Your task
Beginning with the line containing "lace-up shoe (blue)" and going on through the line containing "carton (turquoise) 128, 185, 67, 109", the lines below are to be returned exactly, pictures excluded and nothing added.

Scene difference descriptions
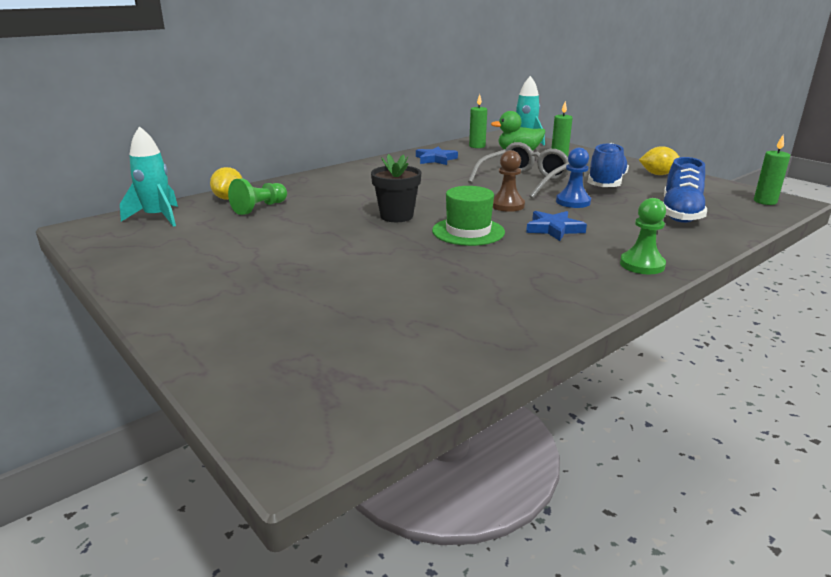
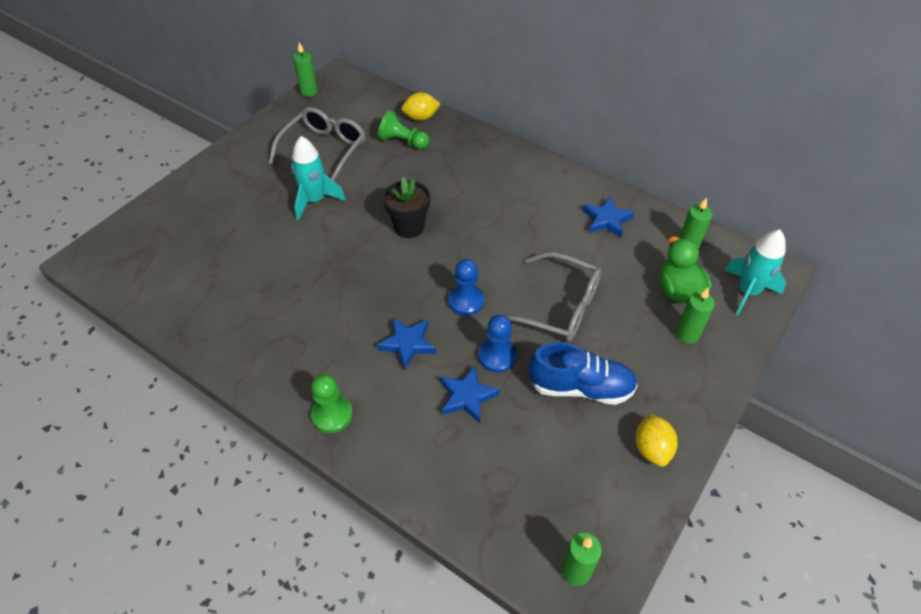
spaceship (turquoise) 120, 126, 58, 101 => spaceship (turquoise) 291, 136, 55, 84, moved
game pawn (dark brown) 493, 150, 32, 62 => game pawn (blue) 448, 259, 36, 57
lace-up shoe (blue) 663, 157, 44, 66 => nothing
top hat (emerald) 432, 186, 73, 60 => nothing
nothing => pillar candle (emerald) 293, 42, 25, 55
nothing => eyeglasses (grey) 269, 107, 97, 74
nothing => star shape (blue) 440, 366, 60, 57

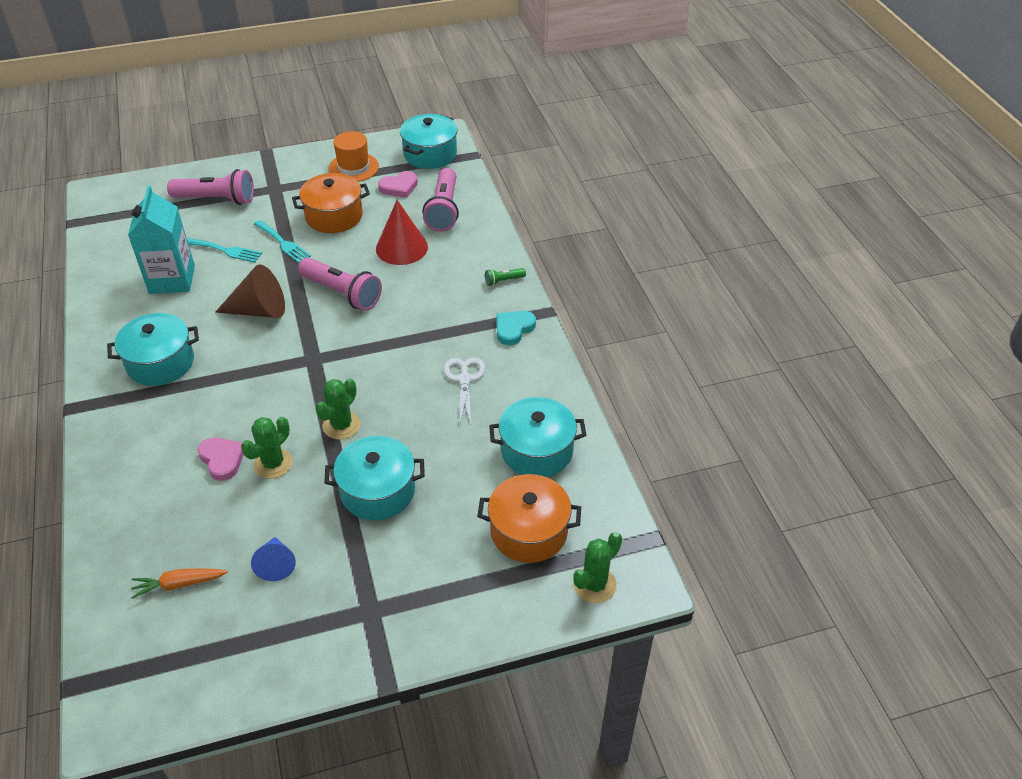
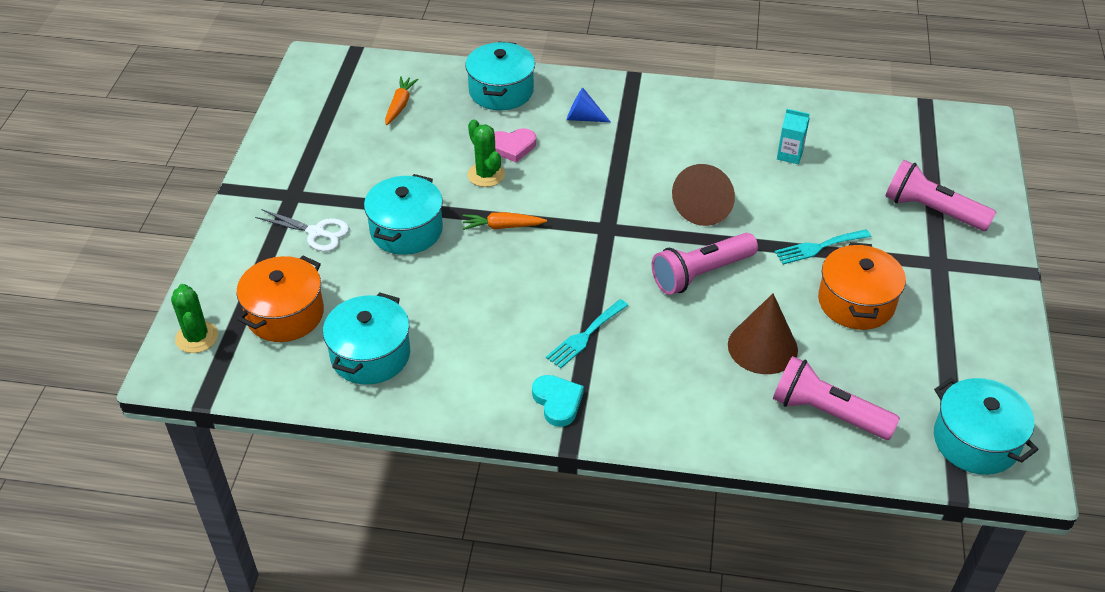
top hat (orange) 329, 131, 50, 51 => nothing
pocket torch (pink) 167, 169, 87, 36 => pocket torch (pink) 885, 160, 111, 71, 90 degrees clockwise
heart shape (pink) 378, 171, 40, 27 => nothing
carton (turquoise) 128, 185, 67, 109 => carton (turquoise) 777, 109, 33, 55, x0.50
cone (scarlet) 376, 200, 52, 65 => cone (dark brown) 728, 294, 70, 80
dinner fork (turquoise) 187, 238, 75, 24 => dinner fork (turquoise) 546, 299, 82, 69, moved
pocket torch (emerald) 485, 268, 41, 18 => nothing
cooking pot (turquoise) 107, 313, 92, 73 => cooking pot (turquoise) 465, 42, 70, 68, moved
pair of scissors (snow-white) 443, 357, 42, 68 => pair of scissors (snow-white) 255, 209, 94, 43, moved
saguaro cactus (emerald) 316, 379, 45, 61 => carrot (orange) 462, 212, 85, 18
cone (blue) 251, 537, 45, 44 => cone (blue) 567, 88, 44, 34, moved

Problem solution
lace-up shoe (blue) 663, 157, 44, 66 => nothing
top hat (emerald) 432, 186, 73, 60 => nothing
nothing => pillar candle (emerald) 293, 42, 25, 55
nothing => eyeglasses (grey) 269, 107, 97, 74
nothing => star shape (blue) 440, 366, 60, 57

top hat (orange) 329, 131, 50, 51 => nothing
pocket torch (pink) 167, 169, 87, 36 => pocket torch (pink) 885, 160, 111, 71, 90 degrees clockwise
heart shape (pink) 378, 171, 40, 27 => nothing
carton (turquoise) 128, 185, 67, 109 => carton (turquoise) 777, 109, 33, 55, x0.50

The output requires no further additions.